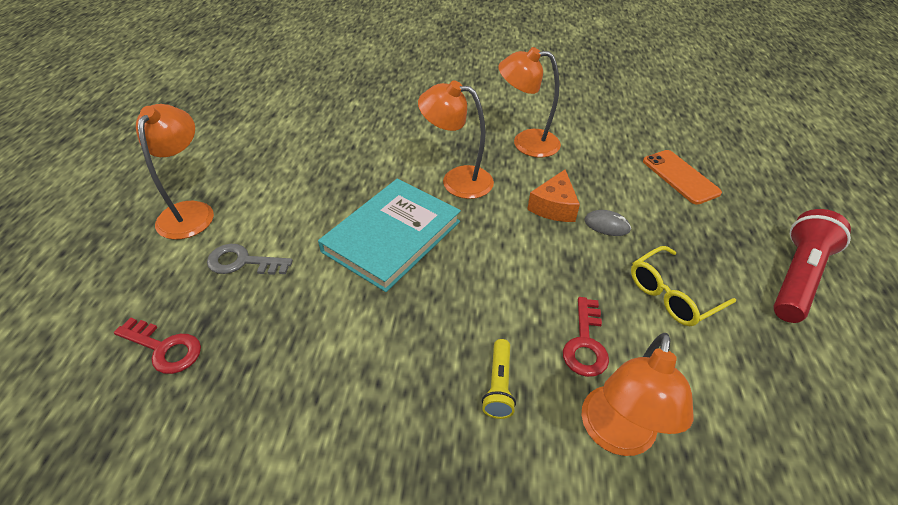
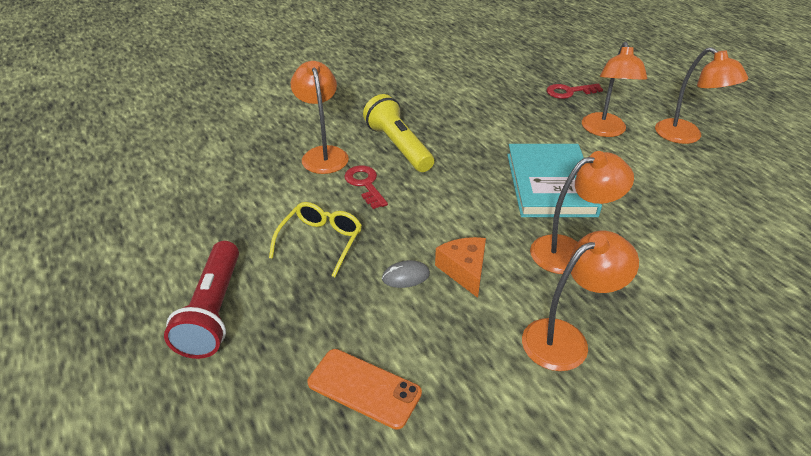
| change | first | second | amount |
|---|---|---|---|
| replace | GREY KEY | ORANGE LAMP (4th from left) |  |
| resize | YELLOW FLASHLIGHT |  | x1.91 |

> INSTRUCTIONS TO FOLLOW: Produce the data again character for character, with the images left out.

> REPLY:
| change | first | second | amount |
|---|---|---|---|
| replace | GREY KEY | ORANGE LAMP (4th from left) |  |
| resize | YELLOW FLASHLIGHT |  | x1.91 |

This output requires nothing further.